*** GIVEN DATA

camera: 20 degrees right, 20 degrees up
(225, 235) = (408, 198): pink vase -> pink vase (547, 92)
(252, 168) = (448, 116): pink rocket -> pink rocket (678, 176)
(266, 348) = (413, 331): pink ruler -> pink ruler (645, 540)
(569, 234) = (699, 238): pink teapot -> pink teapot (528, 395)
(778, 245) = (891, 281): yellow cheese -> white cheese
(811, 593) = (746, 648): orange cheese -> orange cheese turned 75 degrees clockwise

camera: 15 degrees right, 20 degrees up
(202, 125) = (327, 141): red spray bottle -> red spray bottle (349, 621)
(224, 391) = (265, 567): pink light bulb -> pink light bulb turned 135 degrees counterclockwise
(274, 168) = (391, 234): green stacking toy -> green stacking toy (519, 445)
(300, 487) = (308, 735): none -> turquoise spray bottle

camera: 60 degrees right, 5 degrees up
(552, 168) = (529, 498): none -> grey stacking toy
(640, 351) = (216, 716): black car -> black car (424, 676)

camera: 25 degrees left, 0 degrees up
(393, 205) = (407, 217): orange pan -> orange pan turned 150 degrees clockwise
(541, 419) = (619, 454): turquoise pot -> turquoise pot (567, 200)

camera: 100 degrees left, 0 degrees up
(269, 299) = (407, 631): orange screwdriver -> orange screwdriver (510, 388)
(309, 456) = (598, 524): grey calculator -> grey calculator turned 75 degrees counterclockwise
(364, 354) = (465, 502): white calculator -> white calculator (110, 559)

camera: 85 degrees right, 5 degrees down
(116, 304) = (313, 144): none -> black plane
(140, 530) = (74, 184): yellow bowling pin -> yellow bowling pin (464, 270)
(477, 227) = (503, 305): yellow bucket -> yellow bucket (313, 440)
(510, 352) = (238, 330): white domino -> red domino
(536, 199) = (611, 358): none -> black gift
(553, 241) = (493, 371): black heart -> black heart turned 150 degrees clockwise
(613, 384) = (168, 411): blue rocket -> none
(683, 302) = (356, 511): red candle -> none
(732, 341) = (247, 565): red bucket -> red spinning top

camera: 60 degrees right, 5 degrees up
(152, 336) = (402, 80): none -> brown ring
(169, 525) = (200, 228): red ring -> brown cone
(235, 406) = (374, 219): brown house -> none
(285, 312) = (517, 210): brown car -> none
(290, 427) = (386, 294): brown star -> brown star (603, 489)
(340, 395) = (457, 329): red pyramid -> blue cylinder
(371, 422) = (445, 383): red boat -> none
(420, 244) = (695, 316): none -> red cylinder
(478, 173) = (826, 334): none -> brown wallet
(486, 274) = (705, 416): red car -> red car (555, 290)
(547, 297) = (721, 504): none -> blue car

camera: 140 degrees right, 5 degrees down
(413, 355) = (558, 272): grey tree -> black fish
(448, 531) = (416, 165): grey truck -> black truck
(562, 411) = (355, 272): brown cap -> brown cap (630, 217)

******

TO DO: Your answer should be the number of lines in the records that contain the word "yellow", with nothing added.

ANSWER TO THIS EXERCISE: 3